DATASET ENTRIES:
◆ ◆ ◆ ◆ ◆ ◆ ◆

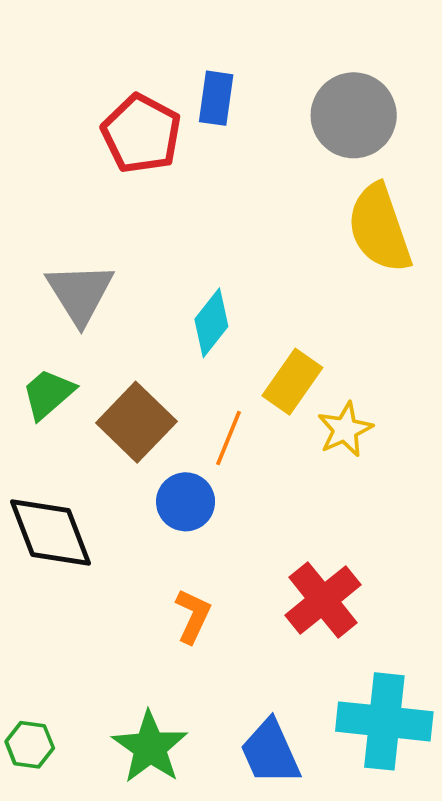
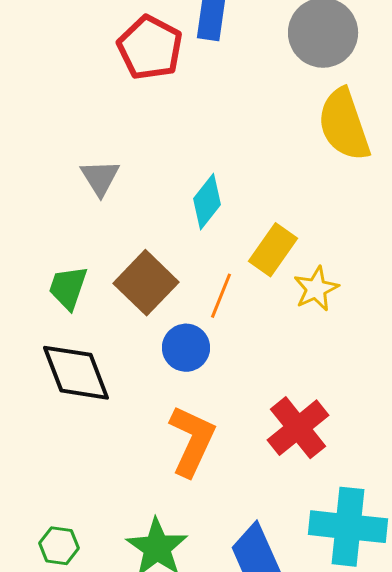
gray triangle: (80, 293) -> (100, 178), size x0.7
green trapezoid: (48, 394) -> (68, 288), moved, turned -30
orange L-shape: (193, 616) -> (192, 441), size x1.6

◆ ◆ ◆ ◆ ◆ ◆ ◆

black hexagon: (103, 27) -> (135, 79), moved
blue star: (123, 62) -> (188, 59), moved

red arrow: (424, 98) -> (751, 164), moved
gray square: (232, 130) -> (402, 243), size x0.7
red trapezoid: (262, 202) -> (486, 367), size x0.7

◆ ◆ ◆ ◆ ◆ ◆ ◆

HOW TO COMPLETE THIS TASK:
Reproduce the lines of the entries above from the one with "gray triangle: (80, 293)" to the one with "orange L-shape: (193, 616)", both included, exactly and without any other line.

YOUR RESPONSE:
gray triangle: (80, 293) -> (100, 178), size x0.7
green trapezoid: (48, 394) -> (68, 288), moved, turned -30
orange L-shape: (193, 616) -> (192, 441), size x1.6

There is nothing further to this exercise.